(Object tracking records)

_ _ _ _ _ _ _

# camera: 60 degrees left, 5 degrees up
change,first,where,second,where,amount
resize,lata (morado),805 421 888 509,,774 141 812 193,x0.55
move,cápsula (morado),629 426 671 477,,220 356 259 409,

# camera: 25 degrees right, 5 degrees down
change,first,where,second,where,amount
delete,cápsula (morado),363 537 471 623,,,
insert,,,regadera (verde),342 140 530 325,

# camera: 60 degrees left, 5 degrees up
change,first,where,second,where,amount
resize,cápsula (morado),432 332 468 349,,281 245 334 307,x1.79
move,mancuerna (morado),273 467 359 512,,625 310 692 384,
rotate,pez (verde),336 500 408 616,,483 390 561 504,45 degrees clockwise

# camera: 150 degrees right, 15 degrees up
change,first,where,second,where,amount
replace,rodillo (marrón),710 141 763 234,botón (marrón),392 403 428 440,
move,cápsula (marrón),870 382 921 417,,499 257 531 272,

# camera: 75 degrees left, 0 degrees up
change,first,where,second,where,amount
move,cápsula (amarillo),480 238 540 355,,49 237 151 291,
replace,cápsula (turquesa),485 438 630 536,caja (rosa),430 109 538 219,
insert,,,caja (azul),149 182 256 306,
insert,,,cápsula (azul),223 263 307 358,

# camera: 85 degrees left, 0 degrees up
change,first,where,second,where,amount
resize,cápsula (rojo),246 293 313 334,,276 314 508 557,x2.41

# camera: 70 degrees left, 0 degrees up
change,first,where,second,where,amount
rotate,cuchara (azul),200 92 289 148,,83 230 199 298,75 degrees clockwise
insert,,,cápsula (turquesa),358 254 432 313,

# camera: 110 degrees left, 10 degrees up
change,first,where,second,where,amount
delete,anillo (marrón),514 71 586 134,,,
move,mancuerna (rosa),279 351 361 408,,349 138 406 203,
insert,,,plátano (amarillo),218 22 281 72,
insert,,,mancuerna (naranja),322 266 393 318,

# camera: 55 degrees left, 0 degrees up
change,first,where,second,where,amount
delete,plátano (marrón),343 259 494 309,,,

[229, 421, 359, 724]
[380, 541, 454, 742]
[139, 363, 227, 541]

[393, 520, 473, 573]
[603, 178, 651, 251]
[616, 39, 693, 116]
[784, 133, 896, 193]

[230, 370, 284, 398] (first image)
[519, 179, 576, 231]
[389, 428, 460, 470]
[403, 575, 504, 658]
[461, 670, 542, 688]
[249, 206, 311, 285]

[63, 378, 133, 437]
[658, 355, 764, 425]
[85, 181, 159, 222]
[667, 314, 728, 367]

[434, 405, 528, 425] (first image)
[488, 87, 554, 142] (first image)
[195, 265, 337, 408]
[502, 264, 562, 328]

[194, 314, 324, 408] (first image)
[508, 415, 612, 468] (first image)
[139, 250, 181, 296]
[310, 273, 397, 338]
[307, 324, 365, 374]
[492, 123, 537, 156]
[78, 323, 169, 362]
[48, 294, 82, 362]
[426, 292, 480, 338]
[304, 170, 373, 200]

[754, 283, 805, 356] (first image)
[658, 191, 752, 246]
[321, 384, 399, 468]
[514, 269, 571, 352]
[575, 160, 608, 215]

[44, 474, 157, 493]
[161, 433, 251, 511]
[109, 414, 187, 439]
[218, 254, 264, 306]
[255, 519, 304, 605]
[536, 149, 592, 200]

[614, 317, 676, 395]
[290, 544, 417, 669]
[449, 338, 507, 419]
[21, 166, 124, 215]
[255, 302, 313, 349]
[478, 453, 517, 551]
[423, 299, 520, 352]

_ _ _ _ _ _ _

▶ **WHAT YOU SHOULD DO**
What is needed is an exact copy of all the entries.

▶ **REPLY**
# camera: 60 degrees left, 5 degrees up
change,first,where,second,where,amount
resize,lata (morado),805 421 888 509,,774 141 812 193,x0.55
move,cápsula (morado),629 426 671 477,,220 356 259 409,

# camera: 25 degrees right, 5 degrees down
change,first,where,second,where,amount
delete,cápsula (morado),363 537 471 623,,,
insert,,,regadera (verde),342 140 530 325,

# camera: 60 degrees left, 5 degrees up
change,first,where,second,where,amount
resize,cápsula (morado),432 332 468 349,,281 245 334 307,x1.79
move,mancuerna (morado),273 467 359 512,,625 310 692 384,
rotate,pez (verde),336 500 408 616,,483 390 561 504,45 degrees clockwise

# camera: 150 degrees right, 15 degrees up
change,first,where,second,where,amount
replace,rodillo (marrón),710 141 763 234,botón (marrón),392 403 428 440,
move,cápsula (marrón),870 382 921 417,,499 257 531 272,

# camera: 75 degrees left, 0 degrees up
change,first,where,second,where,amount
move,cápsula (amarillo),480 238 540 355,,49 237 151 291,
replace,cápsula (turquesa),485 438 630 536,caja (rosa),430 109 538 219,
insert,,,caja (azul),149 182 256 306,
insert,,,cápsula (azul),223 263 307 358,

# camera: 85 degrees left, 0 degrees up
change,first,where,second,where,amount
resize,cápsula (rojo),246 293 313 334,,276 314 508 557,x2.41

# camera: 70 degrees left, 0 degrees up
change,first,where,second,where,amount
rotate,cuchara (azul),200 92 289 148,,83 230 199 298,75 degrees clockwise
insert,,,cápsula (turquesa),358 254 432 313,

# camera: 110 degrees left, 10 degrees up
change,first,where,second,where,amount
delete,anillo (marrón),514 71 586 134,,,
move,mancuerna (rosa),279 351 361 408,,349 138 406 203,
insert,,,plátano (amarillo),218 22 281 72,
insert,,,mancuerna (naranja),322 266 393 318,

# camera: 55 degrees left, 0 degrees up
change,first,where,second,where,amount
delete,plátano (marrón),343 259 494 309,,,

[229, 421, 359, 724]
[380, 541, 454, 742]
[139, 363, 227, 541]

[393, 520, 473, 573]
[603, 178, 651, 251]
[616, 39, 693, 116]
[784, 133, 896, 193]

[230, 370, 284, 398] (first image)
[519, 179, 576, 231]
[389, 428, 460, 470]
[403, 575, 504, 658]
[461, 670, 542, 688]
[249, 206, 311, 285]

[63, 378, 133, 437]
[658, 355, 764, 425]
[85, 181, 159, 222]
[667, 314, 728, 367]

[434, 405, 528, 425] (first image)
[488, 87, 554, 142] (first image)
[195, 265, 337, 408]
[502, 264, 562, 328]

[194, 314, 324, 408] (first image)
[508, 415, 612, 468] (first image)
[139, 250, 181, 296]
[310, 273, 397, 338]
[307, 324, 365, 374]
[492, 123, 537, 156]
[78, 323, 169, 362]
[48, 294, 82, 362]
[426, 292, 480, 338]
[304, 170, 373, 200]

[754, 283, 805, 356] (first image)
[658, 191, 752, 246]
[321, 384, 399, 468]
[514, 269, 571, 352]
[575, 160, 608, 215]

[44, 474, 157, 493]
[161, 433, 251, 511]
[109, 414, 187, 439]
[218, 254, 264, 306]
[255, 519, 304, 605]
[536, 149, 592, 200]

[614, 317, 676, 395]
[290, 544, 417, 669]
[449, 338, 507, 419]
[21, 166, 124, 215]
[255, 302, 313, 349]
[478, 453, 517, 551]
[423, 299, 520, 352]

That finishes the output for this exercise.